_Work to complete_:
Please give back the listing below word for word, without the images.

_Records for this exercise_:
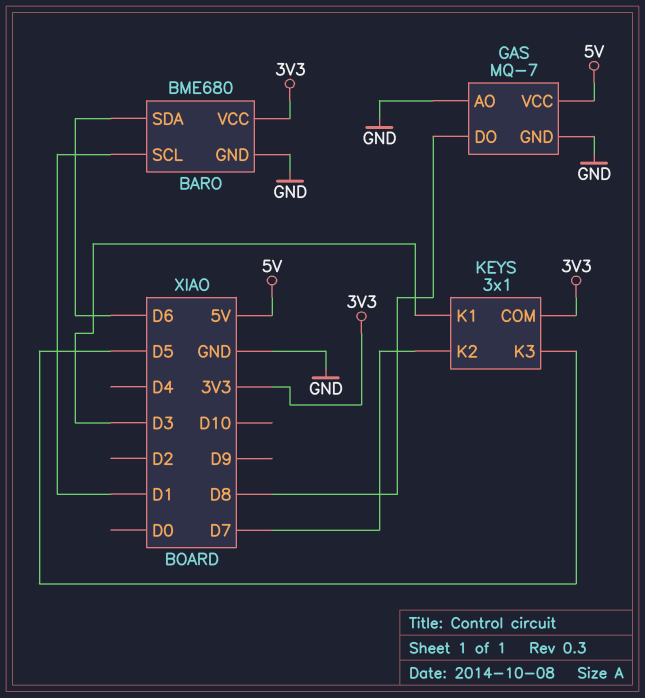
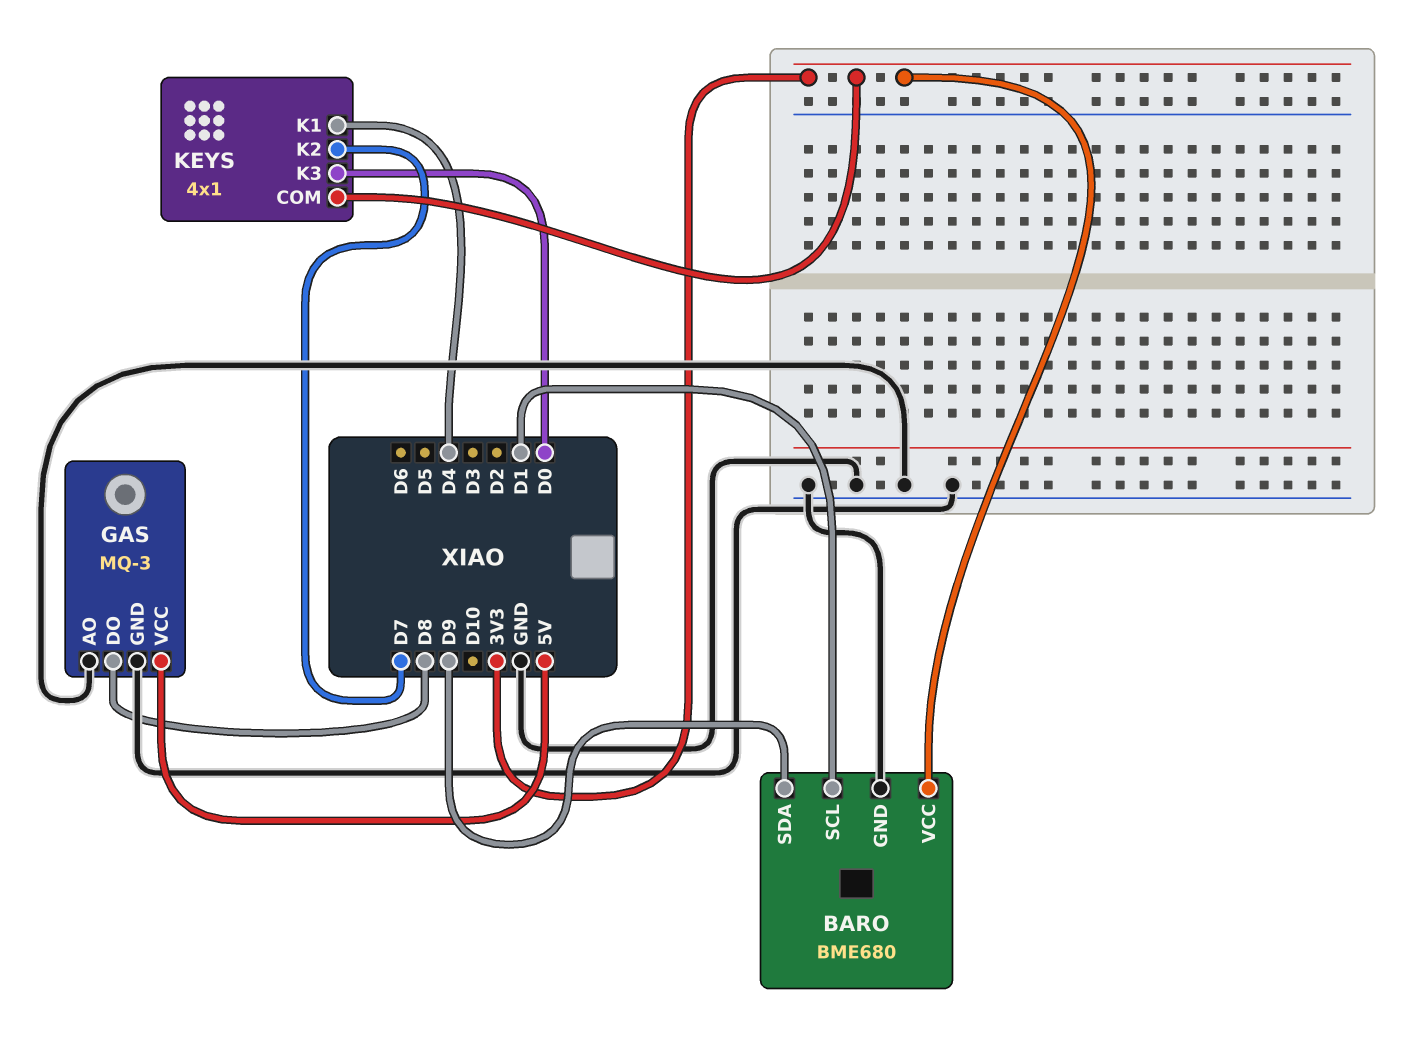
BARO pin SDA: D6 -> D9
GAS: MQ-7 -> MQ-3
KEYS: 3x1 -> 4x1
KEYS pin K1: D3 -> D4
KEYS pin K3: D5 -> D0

_Written reply_:
BARO pin SDA: D6 -> D9
GAS: MQ-7 -> MQ-3
KEYS: 3x1 -> 4x1
KEYS pin K1: D3 -> D4
KEYS pin K3: D5 -> D0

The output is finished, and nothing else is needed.